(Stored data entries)

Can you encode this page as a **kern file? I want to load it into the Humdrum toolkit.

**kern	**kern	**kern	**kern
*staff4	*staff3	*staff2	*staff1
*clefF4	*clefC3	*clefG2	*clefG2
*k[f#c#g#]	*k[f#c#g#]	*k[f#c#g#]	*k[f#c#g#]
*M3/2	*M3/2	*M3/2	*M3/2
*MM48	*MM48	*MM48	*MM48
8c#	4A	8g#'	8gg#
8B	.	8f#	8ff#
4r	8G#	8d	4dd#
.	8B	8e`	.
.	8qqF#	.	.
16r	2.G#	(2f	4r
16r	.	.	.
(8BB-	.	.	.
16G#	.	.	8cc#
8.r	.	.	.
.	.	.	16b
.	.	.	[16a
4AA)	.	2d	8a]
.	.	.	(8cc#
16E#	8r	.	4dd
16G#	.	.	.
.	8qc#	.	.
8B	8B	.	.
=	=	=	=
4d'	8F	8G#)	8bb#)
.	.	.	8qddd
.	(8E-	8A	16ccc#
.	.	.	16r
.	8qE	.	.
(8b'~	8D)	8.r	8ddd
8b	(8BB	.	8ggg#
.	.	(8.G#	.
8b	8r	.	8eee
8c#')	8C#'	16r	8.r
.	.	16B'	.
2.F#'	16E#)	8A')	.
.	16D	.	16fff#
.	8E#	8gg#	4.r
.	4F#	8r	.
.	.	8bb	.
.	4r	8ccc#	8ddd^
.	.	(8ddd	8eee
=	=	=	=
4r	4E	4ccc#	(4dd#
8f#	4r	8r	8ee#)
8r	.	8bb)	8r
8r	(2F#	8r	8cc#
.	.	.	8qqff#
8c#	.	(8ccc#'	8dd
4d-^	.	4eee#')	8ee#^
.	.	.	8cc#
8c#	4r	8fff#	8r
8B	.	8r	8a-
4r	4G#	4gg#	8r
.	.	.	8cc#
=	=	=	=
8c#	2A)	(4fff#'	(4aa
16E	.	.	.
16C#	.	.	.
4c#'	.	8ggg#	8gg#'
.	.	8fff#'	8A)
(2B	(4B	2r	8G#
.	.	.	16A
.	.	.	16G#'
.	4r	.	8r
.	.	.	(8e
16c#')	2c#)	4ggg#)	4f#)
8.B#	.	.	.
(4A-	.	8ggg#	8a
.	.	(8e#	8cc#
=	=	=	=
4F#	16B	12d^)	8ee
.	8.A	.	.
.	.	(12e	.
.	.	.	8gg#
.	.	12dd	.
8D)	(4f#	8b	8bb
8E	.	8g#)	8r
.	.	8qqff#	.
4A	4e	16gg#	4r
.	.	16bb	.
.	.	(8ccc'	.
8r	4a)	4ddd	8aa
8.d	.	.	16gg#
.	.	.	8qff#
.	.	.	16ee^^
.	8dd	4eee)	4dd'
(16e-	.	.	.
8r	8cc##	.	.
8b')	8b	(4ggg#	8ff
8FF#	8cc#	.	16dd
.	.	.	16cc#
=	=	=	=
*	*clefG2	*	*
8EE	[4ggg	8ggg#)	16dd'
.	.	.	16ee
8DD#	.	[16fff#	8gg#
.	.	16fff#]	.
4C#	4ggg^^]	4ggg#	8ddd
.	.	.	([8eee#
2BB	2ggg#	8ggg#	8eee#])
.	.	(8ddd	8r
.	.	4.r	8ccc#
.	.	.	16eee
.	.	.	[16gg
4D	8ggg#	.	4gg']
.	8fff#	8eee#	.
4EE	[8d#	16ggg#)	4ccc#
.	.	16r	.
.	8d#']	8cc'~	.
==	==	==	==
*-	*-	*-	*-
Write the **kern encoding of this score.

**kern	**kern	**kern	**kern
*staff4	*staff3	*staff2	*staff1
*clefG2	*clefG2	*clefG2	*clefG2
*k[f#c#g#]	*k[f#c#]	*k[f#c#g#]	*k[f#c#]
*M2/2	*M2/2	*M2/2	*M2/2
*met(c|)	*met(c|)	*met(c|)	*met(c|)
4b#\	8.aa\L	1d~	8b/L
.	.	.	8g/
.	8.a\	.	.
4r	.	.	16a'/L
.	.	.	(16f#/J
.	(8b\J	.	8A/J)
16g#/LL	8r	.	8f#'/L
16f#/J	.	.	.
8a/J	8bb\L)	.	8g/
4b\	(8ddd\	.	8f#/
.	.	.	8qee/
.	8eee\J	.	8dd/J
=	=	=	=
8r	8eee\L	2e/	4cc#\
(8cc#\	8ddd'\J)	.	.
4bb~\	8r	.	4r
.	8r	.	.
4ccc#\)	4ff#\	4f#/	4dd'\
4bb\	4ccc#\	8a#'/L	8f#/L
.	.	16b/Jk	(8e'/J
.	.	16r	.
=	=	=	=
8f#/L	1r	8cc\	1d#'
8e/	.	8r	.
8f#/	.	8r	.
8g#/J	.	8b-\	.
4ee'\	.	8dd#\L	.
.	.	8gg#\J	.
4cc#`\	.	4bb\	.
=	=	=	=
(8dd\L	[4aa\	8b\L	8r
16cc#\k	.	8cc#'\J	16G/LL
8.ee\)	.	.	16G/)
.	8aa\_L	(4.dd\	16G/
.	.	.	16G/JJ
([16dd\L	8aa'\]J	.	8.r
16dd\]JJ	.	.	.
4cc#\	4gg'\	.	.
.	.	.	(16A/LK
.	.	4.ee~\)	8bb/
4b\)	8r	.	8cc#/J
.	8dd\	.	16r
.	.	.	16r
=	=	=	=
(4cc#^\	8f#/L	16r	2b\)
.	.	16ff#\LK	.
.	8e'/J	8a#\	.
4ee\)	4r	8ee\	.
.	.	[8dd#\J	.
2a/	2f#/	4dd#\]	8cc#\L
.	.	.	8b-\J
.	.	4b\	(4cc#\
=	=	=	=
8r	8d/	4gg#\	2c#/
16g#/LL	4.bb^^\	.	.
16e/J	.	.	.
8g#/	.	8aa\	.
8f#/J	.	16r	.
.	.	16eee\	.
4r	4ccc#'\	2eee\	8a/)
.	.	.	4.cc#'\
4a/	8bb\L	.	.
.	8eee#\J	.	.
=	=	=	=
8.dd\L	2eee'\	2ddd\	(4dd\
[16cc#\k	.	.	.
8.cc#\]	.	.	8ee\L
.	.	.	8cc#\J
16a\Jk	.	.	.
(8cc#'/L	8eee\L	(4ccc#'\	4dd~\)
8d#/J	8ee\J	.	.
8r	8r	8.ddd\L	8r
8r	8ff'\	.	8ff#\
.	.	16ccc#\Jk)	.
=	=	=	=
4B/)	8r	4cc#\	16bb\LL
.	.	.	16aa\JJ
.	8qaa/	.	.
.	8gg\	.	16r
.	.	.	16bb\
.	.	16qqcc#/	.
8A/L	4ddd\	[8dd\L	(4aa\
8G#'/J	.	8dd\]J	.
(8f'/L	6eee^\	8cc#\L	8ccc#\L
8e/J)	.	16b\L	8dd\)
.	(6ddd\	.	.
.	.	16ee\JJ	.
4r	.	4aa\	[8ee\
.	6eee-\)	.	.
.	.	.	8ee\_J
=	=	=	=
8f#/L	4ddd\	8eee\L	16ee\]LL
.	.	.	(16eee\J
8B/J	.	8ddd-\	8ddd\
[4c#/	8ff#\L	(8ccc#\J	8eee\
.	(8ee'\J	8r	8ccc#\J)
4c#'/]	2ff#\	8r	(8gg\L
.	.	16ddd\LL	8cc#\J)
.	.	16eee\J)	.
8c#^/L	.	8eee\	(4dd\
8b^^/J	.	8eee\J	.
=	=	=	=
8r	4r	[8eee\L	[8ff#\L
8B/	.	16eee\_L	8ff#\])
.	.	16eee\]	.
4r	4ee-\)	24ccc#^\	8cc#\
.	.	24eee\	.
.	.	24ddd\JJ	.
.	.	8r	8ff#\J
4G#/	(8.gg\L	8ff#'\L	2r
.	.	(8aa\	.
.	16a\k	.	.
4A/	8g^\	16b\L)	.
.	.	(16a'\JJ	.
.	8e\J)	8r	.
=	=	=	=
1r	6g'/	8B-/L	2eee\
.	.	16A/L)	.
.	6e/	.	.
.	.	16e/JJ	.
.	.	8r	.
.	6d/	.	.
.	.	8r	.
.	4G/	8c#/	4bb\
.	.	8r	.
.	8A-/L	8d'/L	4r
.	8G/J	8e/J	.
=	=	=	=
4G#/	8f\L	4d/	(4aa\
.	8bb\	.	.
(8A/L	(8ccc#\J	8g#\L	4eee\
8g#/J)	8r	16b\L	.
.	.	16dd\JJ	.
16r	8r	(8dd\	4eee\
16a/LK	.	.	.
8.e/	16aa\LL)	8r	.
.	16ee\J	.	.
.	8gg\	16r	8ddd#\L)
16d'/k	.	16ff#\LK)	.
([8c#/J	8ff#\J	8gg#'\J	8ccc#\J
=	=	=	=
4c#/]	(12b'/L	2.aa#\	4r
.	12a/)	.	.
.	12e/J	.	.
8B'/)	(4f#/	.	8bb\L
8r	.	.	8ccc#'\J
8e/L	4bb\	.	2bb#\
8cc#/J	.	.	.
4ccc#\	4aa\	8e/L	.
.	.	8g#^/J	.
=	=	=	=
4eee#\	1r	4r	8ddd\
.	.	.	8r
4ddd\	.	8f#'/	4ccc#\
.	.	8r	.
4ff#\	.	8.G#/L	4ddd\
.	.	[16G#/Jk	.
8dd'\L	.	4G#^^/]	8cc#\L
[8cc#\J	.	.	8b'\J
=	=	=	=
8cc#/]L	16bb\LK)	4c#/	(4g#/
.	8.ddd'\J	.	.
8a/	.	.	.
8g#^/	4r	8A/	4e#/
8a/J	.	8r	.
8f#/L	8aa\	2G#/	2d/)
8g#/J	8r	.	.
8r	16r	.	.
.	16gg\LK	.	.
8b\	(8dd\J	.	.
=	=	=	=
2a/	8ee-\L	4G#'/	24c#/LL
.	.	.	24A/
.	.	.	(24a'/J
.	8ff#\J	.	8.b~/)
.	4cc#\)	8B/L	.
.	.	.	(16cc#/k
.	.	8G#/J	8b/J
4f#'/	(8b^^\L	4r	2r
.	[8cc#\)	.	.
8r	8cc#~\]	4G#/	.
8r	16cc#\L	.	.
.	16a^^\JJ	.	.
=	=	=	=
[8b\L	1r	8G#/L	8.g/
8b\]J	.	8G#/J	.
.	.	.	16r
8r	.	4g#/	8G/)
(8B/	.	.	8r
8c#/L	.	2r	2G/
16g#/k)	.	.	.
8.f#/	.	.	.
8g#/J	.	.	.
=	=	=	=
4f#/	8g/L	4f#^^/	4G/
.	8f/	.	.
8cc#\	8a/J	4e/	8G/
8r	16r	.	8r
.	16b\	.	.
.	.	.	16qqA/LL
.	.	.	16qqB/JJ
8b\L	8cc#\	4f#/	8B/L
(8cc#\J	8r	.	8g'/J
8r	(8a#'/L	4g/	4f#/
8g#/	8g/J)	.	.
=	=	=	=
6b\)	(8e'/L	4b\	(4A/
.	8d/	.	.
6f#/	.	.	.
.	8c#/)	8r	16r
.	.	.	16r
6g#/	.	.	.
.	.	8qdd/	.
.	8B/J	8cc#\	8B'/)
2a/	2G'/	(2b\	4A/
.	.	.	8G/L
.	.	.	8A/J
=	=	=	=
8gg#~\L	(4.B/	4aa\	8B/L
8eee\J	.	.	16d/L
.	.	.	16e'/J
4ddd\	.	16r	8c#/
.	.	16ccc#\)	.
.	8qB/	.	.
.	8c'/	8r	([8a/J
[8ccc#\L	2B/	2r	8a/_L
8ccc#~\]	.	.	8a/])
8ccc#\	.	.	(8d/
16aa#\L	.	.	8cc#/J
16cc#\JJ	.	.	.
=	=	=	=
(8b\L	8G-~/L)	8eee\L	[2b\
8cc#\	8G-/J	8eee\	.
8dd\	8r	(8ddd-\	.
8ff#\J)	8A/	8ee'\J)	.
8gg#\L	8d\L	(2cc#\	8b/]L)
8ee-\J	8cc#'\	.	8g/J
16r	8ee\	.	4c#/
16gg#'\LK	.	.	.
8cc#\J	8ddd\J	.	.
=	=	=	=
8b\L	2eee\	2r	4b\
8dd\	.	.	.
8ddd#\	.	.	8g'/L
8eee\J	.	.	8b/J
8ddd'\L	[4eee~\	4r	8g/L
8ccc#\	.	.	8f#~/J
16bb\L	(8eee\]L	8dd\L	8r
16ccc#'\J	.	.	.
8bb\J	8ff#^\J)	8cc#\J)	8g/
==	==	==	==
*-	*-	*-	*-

- [Exercise goal] Pull out every line of the material above that contains the string "kern", treating uppercase and lowercase as different.

- [Completed exercise]
Can you encode this page as a **kern file? I want to load it into the Humdrum toolkit.
**kern	**kern	**kern	**kern
Write the **kern encoding of this score.
**kern	**kern	**kern	**kern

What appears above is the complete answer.